▸ Task to complete:
Take from the listing each line that has the string "none".

▸ Material for this task:
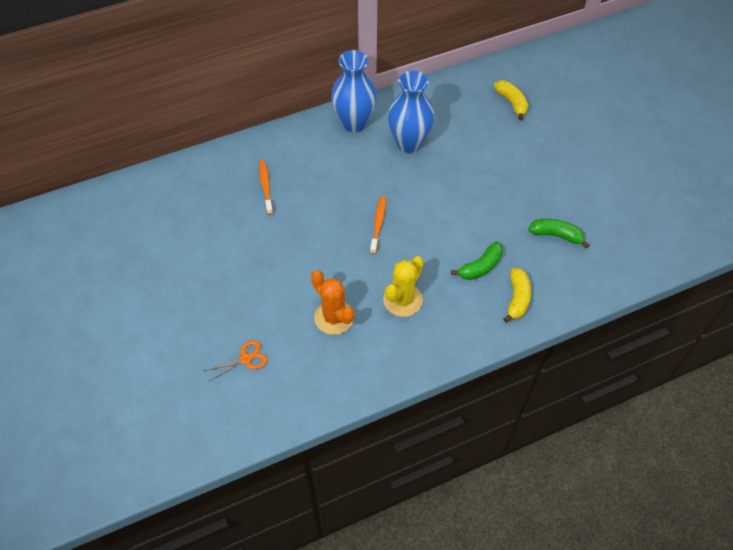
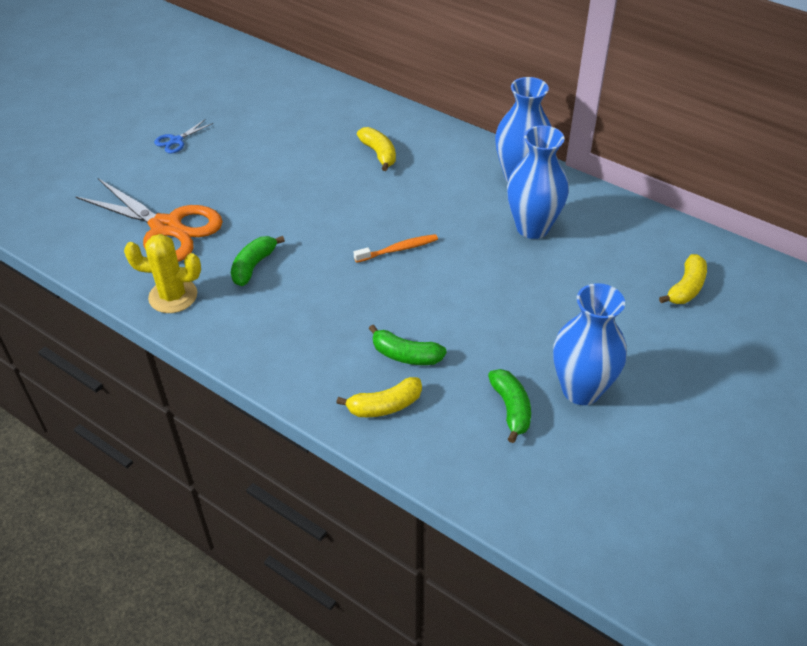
camera: 60 degrees right, 10 degrees down
orange scissors [204,340,268,382] -> orange scissors [75,178,223,262], size x2.34
orange toothbrush [259,160,273,215] -> yellow banana [357,127,396,171]
orange cactus [311,270,355,335] -> green banana [231,236,285,286]
yellow cactus [383,256,424,317] -> yellow cactus moved to [124,234,201,313]
none -> blue scissors [154,119,213,154]
none -> blue vase [553,283,627,405]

▸ Problem solution:
none -> blue scissors [154,119,213,154]
none -> blue vase [553,283,627,405]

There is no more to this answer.